Instructions to follow: Please return the lines below verbatim, beginning at the one that has "D1: LED yellow" and stopping after the one that has "R6: 91k (AGND, n10) -> 91k (AGND, n23)", and add no other lines.

Version comparison data:
......

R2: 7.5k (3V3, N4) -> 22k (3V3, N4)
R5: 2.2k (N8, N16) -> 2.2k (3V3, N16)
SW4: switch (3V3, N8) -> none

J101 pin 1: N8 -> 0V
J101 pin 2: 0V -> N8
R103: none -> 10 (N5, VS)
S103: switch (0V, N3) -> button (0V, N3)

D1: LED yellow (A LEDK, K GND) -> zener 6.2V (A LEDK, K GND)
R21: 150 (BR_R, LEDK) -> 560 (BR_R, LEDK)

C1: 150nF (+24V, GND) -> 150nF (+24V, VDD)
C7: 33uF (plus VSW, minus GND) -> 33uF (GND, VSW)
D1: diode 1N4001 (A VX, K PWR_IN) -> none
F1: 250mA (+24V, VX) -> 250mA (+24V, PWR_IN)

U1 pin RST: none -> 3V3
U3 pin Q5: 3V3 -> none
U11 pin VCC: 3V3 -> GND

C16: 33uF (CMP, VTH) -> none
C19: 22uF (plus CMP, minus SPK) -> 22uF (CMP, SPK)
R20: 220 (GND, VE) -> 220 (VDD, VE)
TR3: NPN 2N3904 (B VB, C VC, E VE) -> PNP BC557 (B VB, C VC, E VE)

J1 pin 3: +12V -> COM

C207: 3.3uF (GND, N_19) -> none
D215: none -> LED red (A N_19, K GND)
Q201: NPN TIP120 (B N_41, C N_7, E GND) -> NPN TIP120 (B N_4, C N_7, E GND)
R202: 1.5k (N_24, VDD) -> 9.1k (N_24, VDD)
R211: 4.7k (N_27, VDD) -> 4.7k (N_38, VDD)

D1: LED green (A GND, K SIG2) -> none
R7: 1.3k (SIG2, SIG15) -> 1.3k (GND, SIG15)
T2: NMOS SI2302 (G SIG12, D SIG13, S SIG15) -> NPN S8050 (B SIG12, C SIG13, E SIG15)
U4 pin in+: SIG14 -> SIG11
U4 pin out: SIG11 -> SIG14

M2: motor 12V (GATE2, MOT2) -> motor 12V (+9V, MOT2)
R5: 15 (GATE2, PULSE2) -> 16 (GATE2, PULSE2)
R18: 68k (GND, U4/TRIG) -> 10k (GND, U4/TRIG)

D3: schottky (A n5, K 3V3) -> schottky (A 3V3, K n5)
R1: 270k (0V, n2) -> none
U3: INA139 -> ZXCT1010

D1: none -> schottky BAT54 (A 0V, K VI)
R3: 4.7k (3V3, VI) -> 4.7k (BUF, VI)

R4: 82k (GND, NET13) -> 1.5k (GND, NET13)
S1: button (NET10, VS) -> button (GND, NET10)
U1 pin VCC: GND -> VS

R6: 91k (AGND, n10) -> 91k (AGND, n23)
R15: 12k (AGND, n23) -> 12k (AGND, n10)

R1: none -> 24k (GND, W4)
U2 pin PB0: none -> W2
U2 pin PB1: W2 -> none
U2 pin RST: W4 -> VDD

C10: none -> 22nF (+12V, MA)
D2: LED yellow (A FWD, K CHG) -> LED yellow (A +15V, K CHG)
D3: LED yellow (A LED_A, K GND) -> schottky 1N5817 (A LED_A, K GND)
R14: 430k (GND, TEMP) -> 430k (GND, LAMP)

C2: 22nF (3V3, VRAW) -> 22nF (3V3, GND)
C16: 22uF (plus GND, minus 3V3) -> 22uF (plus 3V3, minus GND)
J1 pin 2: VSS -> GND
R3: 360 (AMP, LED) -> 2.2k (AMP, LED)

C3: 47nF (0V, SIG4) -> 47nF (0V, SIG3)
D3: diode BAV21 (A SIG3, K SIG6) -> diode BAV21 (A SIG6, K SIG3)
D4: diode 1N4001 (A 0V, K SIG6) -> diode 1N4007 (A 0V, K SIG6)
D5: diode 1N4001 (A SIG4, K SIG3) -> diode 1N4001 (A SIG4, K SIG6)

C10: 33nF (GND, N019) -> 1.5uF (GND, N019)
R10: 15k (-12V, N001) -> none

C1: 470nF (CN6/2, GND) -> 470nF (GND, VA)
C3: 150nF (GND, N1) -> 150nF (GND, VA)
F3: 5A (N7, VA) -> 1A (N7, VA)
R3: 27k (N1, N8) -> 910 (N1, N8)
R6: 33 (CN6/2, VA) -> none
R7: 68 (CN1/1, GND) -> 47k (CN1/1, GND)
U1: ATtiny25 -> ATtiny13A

......

Response for this exercise:
D1: LED yellow (A LEDK, K GND) -> zener 6.2V (A LEDK, K GND)
R21: 150 (BR_R, LEDK) -> 560 (BR_R, LEDK)

C1: 150nF (+24V, GND) -> 150nF (+24V, VDD)
C7: 33uF (plus VSW, minus GND) -> 33uF (GND, VSW)
D1: diode 1N4001 (A VX, K PWR_IN) -> none
F1: 250mA (+24V, VX) -> 250mA (+24V, PWR_IN)

U1 pin RST: none -> 3V3
U3 pin Q5: 3V3 -> none
U11 pin VCC: 3V3 -> GND

C16: 33uF (CMP, VTH) -> none
C19: 22uF (plus CMP, minus SPK) -> 22uF (CMP, SPK)
R20: 220 (GND, VE) -> 220 (VDD, VE)
TR3: NPN 2N3904 (B VB, C VC, E VE) -> PNP BC557 (B VB, C VC, E VE)

J1 pin 3: +12V -> COM

C207: 3.3uF (GND, N_19) -> none
D215: none -> LED red (A N_19, K GND)
Q201: NPN TIP120 (B N_41, C N_7, E GND) -> NPN TIP120 (B N_4, C N_7, E GND)
R202: 1.5k (N_24, VDD) -> 9.1k (N_24, VDD)
R211: 4.7k (N_27, VDD) -> 4.7k (N_38, VDD)

D1: LED green (A GND, K SIG2) -> none
R7: 1.3k (SIG2, SIG15) -> 1.3k (GND, SIG15)
T2: NMOS SI2302 (G SIG12, D SIG13, S SIG15) -> NPN S8050 (B SIG12, C SIG13, E SIG15)
U4 pin in+: SIG14 -> SIG11
U4 pin out: SIG11 -> SIG14

M2: motor 12V (GATE2, MOT2) -> motor 12V (+9V, MOT2)
R5: 15 (GATE2, PULSE2) -> 16 (GATE2, PULSE2)
R18: 68k (GND, U4/TRIG) -> 10k (GND, U4/TRIG)

D3: schottky (A n5, K 3V3) -> schottky (A 3V3, K n5)
R1: 270k (0V, n2) -> none
U3: INA139 -> ZXCT1010

D1: none -> schottky BAT54 (A 0V, K VI)
R3: 4.7k (3V3, VI) -> 4.7k (BUF, VI)

R4: 82k (GND, NET13) -> 1.5k (GND, NET13)
S1: button (NET10, VS) -> button (GND, NET10)
U1 pin VCC: GND -> VS

R6: 91k (AGND, n10) -> 91k (AGND, n23)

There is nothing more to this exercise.